RECORD SET Start Marker

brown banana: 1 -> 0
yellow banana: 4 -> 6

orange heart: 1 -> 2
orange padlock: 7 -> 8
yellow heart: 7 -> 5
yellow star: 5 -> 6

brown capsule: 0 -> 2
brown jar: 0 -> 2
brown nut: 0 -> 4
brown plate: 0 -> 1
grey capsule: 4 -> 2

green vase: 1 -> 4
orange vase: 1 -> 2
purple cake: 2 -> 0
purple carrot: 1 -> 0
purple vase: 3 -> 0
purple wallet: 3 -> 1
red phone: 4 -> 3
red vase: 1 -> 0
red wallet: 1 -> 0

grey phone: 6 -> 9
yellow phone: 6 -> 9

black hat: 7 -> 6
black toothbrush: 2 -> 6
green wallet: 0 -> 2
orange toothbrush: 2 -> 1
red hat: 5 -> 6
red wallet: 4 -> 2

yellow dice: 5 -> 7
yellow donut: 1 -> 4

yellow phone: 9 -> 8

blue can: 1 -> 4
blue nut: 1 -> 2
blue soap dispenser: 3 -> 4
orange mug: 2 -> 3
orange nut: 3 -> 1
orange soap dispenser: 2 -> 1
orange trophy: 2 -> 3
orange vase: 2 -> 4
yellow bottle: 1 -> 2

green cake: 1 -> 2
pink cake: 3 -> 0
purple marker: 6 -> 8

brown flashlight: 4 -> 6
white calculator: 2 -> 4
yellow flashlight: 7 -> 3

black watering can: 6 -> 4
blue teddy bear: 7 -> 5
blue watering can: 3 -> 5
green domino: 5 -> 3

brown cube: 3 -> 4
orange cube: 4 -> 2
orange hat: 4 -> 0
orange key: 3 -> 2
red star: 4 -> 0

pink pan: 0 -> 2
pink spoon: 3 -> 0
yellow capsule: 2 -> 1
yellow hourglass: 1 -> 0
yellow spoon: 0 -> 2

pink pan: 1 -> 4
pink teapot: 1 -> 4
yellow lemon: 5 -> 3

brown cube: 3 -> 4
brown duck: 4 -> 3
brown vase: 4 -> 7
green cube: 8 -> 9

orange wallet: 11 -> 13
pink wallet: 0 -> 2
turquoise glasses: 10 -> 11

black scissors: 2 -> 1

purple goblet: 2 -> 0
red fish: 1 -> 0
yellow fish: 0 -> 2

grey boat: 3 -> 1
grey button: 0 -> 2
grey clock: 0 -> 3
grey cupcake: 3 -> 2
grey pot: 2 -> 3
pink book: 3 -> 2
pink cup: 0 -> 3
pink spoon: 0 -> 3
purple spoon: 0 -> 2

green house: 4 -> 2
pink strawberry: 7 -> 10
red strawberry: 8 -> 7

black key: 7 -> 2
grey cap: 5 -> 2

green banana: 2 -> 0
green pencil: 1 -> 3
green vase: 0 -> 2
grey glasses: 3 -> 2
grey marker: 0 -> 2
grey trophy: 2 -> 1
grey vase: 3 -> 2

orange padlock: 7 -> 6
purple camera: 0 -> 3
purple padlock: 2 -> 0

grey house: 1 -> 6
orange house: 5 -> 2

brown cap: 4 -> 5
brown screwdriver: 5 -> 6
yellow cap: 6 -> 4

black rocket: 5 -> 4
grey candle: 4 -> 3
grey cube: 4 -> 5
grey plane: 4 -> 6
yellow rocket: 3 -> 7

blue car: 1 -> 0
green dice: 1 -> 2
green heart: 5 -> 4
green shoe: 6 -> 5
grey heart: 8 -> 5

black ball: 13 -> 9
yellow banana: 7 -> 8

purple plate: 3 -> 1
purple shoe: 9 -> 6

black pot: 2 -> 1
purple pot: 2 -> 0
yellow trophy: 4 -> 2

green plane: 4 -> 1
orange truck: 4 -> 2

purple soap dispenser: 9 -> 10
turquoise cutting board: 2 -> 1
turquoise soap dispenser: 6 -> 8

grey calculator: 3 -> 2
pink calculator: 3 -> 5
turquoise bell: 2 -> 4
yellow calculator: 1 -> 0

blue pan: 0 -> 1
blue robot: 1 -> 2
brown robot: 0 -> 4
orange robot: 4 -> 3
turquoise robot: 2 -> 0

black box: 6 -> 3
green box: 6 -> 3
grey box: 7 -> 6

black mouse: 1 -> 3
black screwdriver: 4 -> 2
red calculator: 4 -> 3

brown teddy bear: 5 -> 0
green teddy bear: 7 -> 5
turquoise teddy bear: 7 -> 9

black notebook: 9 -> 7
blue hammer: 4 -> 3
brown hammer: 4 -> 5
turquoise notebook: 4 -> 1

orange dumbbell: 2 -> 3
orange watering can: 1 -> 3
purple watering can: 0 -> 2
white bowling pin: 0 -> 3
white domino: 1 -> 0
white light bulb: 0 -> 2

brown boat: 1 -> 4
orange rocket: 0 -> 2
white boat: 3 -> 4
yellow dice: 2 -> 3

RECORD SET End Marker

> _INSTRUCTIONS FOR THE TASK_: Only the lines from the one with "grey calculator: 3 -> 2" through the last line above should be restated, word for word.

> _WRITTEN SOLUTION_:
grey calculator: 3 -> 2
pink calculator: 3 -> 5
turquoise bell: 2 -> 4
yellow calculator: 1 -> 0

blue pan: 0 -> 1
blue robot: 1 -> 2
brown robot: 0 -> 4
orange robot: 4 -> 3
turquoise robot: 2 -> 0

black box: 6 -> 3
green box: 6 -> 3
grey box: 7 -> 6

black mouse: 1 -> 3
black screwdriver: 4 -> 2
red calculator: 4 -> 3

brown teddy bear: 5 -> 0
green teddy bear: 7 -> 5
turquoise teddy bear: 7 -> 9

black notebook: 9 -> 7
blue hammer: 4 -> 3
brown hammer: 4 -> 5
turquoise notebook: 4 -> 1

orange dumbbell: 2 -> 3
orange watering can: 1 -> 3
purple watering can: 0 -> 2
white bowling pin: 0 -> 3
white domino: 1 -> 0
white light bulb: 0 -> 2

brown boat: 1 -> 4
orange rocket: 0 -> 2
white boat: 3 -> 4
yellow dice: 2 -> 3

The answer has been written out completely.